# Task statement
In the listing below, find every line with the string "purple" and pull it out.

# Available data
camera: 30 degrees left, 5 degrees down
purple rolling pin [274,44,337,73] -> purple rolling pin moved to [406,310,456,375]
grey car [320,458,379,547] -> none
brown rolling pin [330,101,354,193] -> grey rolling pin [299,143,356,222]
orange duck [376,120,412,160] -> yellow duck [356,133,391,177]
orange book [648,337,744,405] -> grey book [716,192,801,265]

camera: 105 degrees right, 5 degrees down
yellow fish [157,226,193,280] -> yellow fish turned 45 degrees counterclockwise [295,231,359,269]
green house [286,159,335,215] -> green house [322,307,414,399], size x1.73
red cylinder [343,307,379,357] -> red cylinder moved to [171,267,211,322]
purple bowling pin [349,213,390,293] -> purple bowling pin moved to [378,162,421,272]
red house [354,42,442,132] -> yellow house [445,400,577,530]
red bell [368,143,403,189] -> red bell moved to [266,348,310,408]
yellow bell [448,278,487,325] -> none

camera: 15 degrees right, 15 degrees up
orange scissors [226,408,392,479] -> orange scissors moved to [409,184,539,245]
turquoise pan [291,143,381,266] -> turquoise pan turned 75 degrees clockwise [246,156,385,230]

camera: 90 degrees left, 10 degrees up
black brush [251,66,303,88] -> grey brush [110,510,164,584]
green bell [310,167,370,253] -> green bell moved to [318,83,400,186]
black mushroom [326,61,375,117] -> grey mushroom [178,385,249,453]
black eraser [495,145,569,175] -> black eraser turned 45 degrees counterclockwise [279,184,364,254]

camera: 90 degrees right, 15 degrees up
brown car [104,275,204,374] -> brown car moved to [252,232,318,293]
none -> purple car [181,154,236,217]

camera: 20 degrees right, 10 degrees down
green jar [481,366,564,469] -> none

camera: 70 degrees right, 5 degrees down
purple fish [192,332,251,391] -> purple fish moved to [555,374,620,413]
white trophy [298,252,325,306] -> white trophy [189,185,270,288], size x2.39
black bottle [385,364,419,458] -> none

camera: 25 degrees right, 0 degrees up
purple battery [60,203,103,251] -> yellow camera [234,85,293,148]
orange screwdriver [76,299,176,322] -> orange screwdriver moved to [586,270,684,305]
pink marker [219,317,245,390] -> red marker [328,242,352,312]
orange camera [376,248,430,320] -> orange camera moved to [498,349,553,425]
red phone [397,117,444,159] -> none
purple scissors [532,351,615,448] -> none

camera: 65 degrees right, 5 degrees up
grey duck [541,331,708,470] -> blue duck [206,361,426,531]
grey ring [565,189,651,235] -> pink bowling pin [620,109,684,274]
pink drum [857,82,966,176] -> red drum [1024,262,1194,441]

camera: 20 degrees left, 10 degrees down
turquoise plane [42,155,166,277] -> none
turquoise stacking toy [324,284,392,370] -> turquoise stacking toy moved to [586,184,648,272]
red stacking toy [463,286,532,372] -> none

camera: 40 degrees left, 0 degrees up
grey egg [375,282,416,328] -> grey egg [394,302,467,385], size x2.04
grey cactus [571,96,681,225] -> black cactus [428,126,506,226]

# Task response
purple rolling pin [274,44,337,73] -> purple rolling pin moved to [406,310,456,375]
purple bowling pin [349,213,390,293] -> purple bowling pin moved to [378,162,421,272]
none -> purple car [181,154,236,217]
purple fish [192,332,251,391] -> purple fish moved to [555,374,620,413]
purple battery [60,203,103,251] -> yellow camera [234,85,293,148]
purple scissors [532,351,615,448] -> none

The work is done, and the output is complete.